#### [What you have to do]
From the line with "pink brick H1:I4" through the line with "tan brick I2", inclusive, return each line of the data below exactly and leave the rest out.

#### [Data for this exercise]
--- START ---
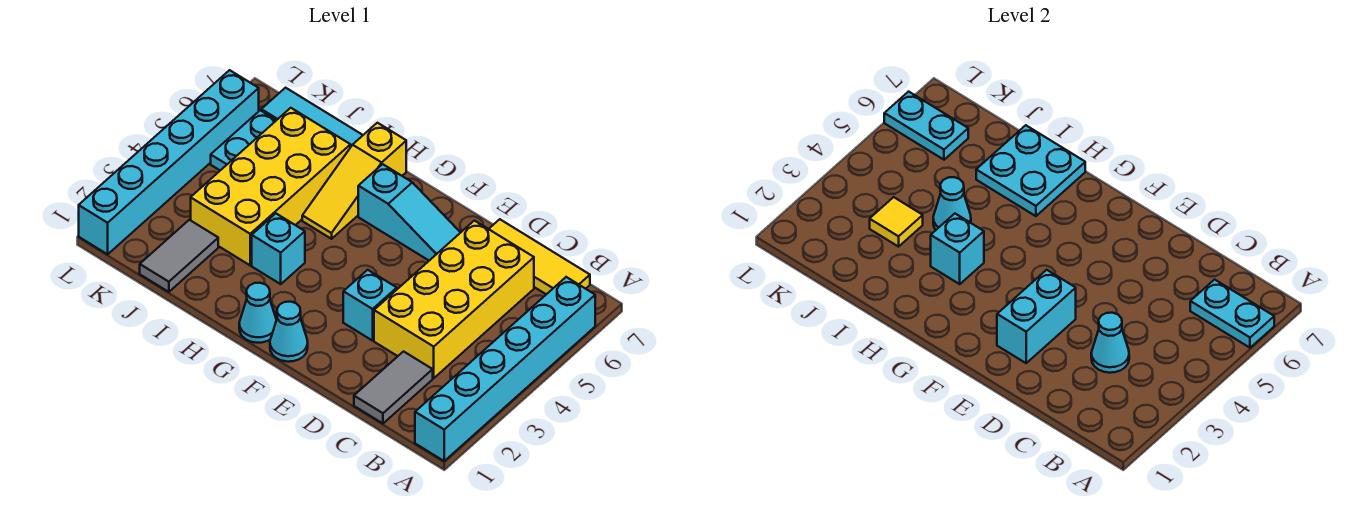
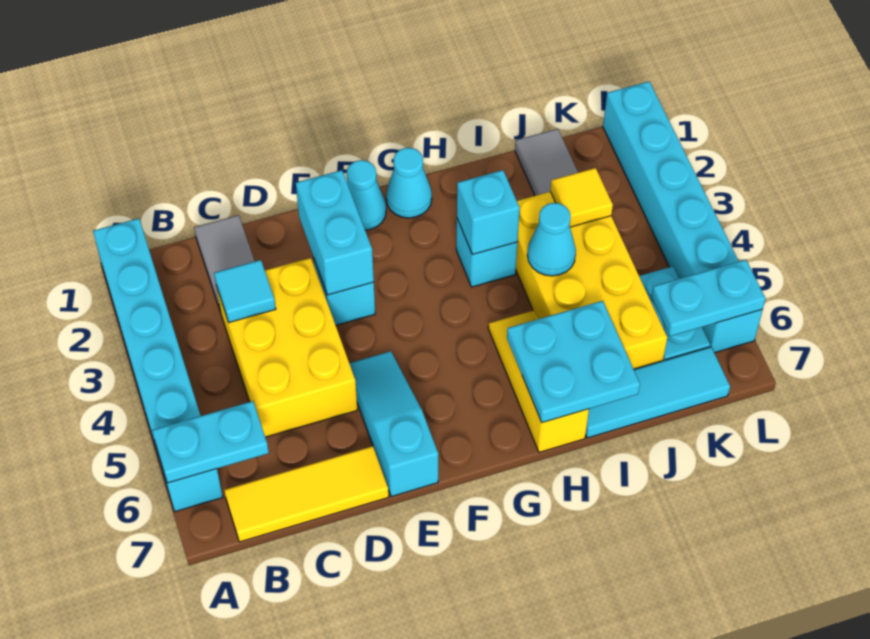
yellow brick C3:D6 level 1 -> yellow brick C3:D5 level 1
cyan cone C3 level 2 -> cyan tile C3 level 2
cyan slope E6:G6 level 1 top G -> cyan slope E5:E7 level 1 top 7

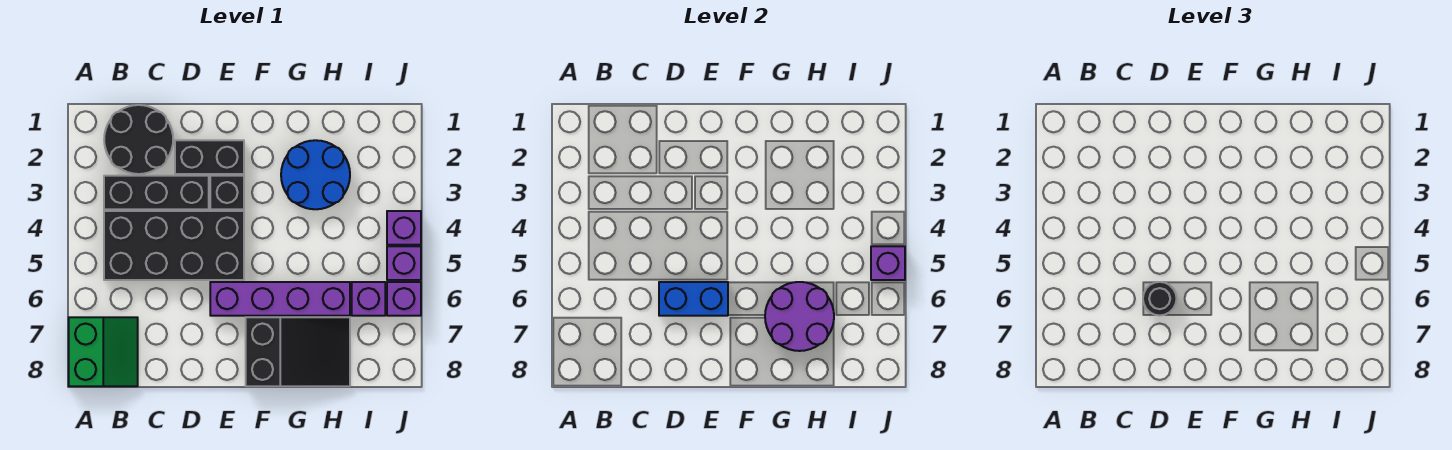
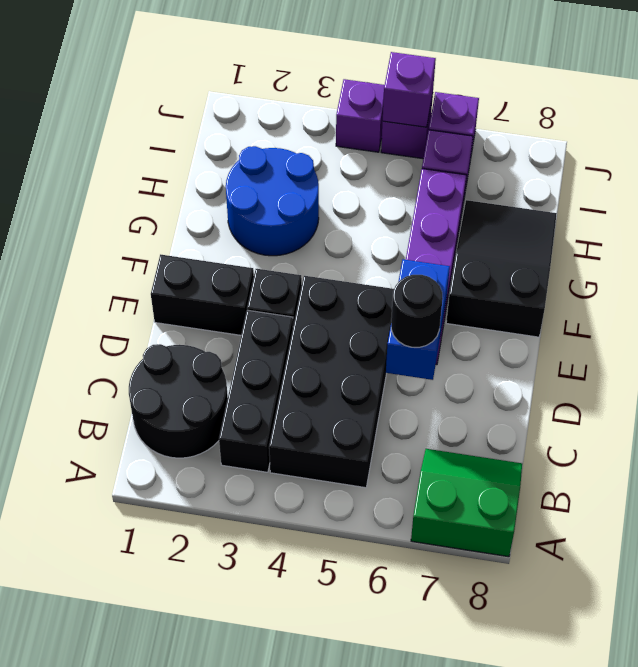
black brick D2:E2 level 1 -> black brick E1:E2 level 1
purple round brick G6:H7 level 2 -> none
--- END ---
--- START ---
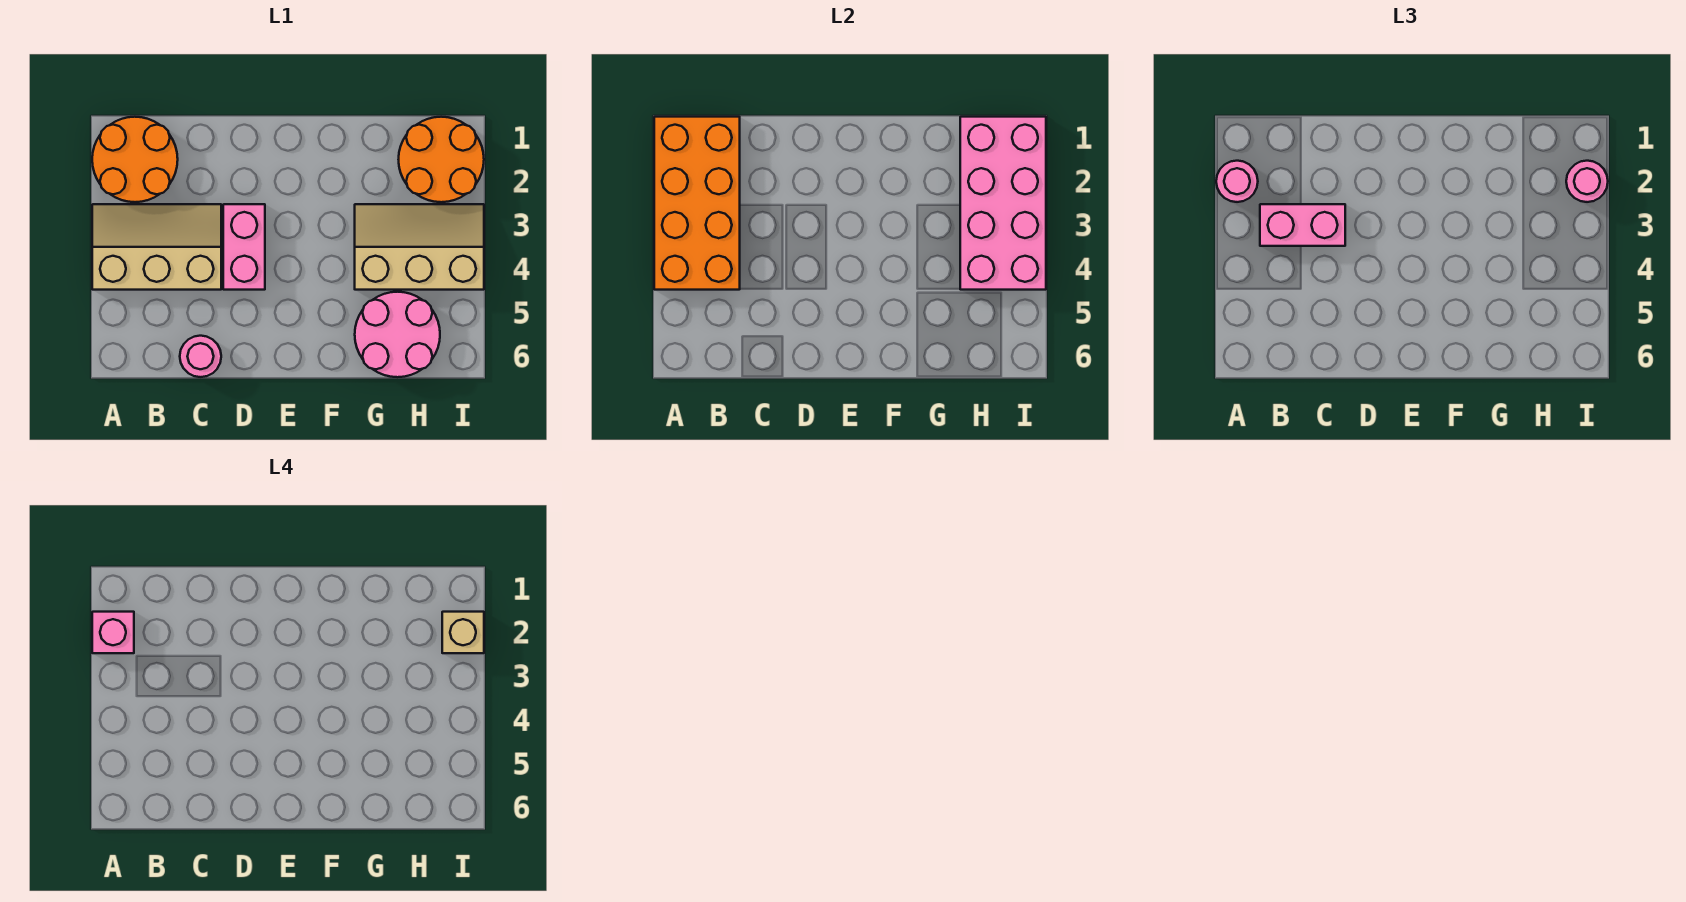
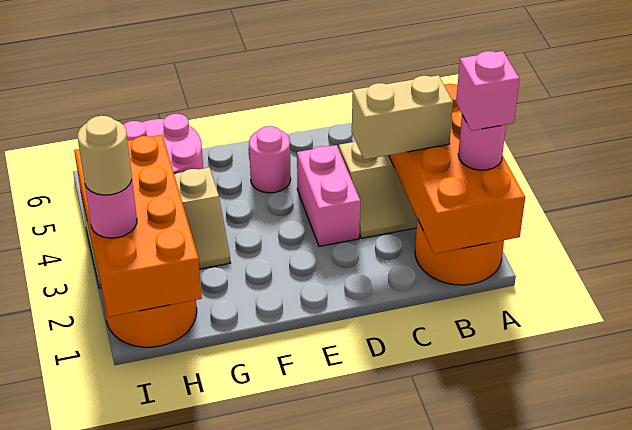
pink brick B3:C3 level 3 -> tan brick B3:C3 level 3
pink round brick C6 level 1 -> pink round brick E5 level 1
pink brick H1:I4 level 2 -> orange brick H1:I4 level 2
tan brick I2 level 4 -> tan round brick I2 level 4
--- END ---
#### [Task response]
pink brick H1:I4 level 2 -> orange brick H1:I4 level 2
tan brick I2 level 4 -> tan round brick I2 level 4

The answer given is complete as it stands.